Extracted records: Begin

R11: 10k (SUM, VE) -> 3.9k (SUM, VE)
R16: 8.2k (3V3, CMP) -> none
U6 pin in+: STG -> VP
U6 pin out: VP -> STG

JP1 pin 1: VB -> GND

Extracted records: End
Extracted records: Begin

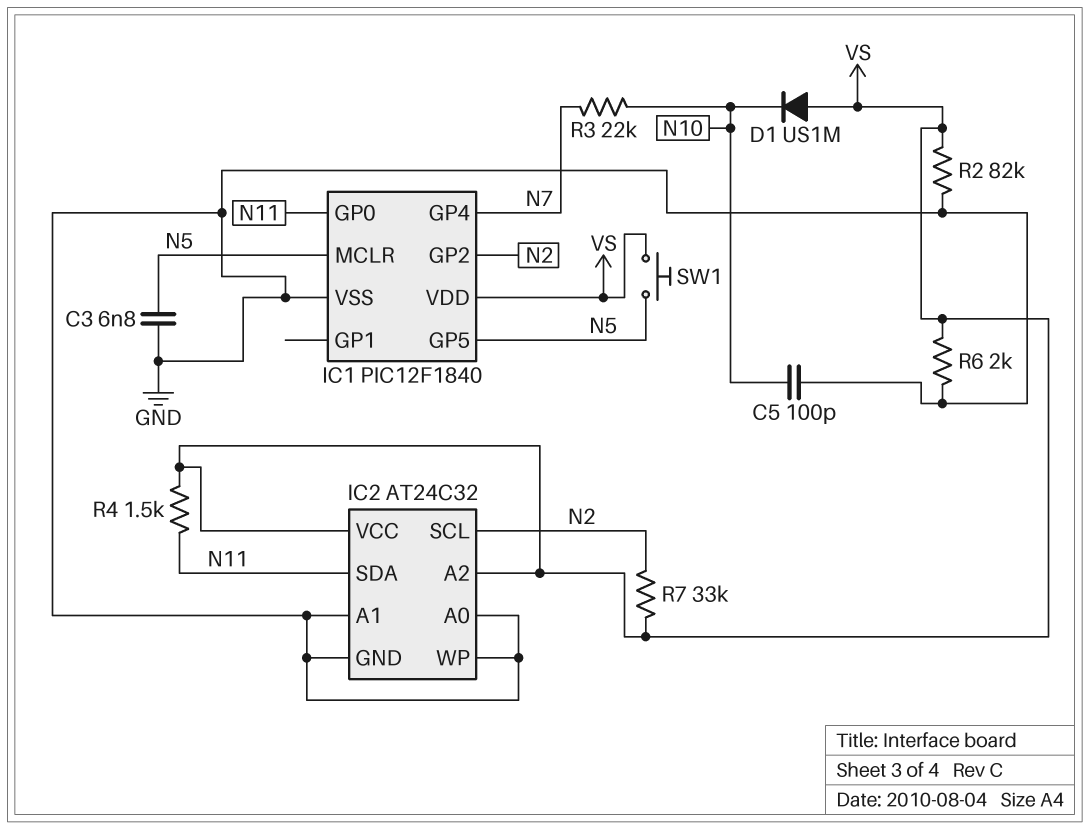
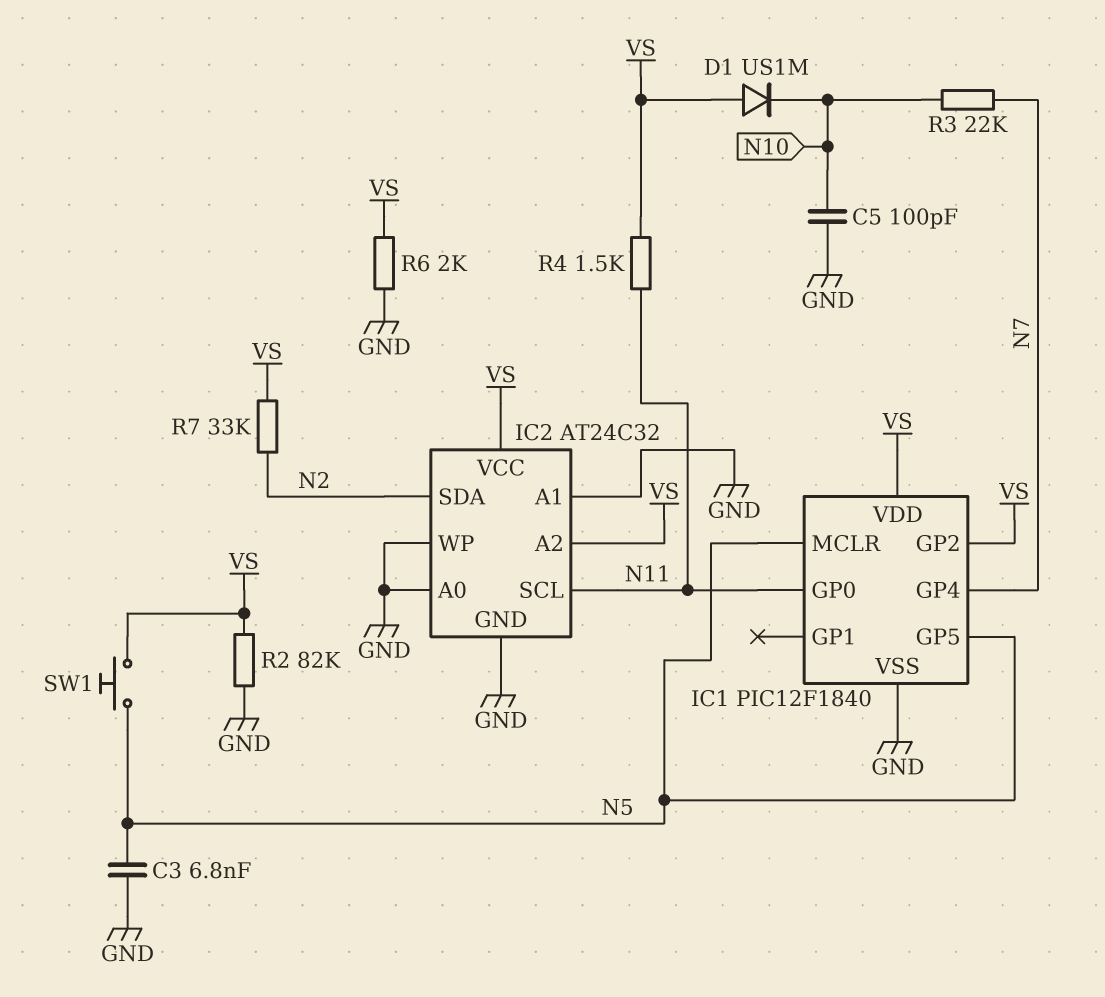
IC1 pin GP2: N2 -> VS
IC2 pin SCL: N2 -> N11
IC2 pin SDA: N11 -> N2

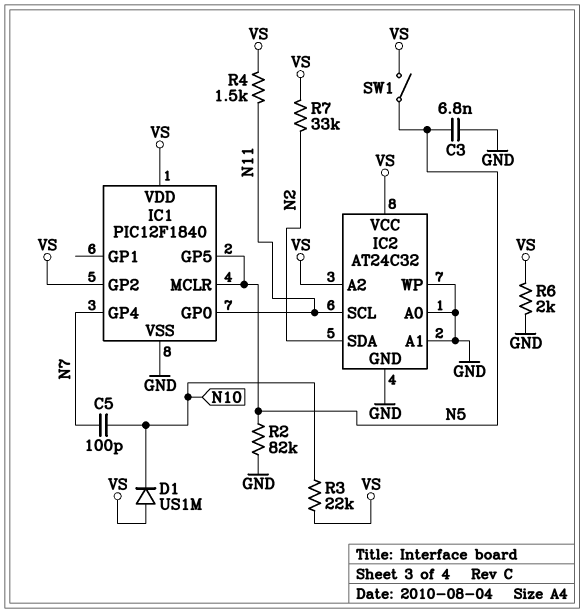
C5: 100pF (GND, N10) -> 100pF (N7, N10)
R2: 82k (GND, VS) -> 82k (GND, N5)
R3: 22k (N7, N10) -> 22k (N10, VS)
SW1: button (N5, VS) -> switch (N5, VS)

Extracted records: End

▶ [Aim of the exercise]
The stretch of entries above that starts with the line containing "R11: 10k (SUM, VE) -> 3.9k (SUM, VE)" and goes on through the line containing "JP1 pin 1: VB -> GND" is to be transcribed exactly, and no other line is to be transcribed.

▶ [Answer to this problem]
R11: 10k (SUM, VE) -> 3.9k (SUM, VE)
R16: 8.2k (3V3, CMP) -> none
U6 pin in+: STG -> VP
U6 pin out: VP -> STG

JP1 pin 1: VB -> GND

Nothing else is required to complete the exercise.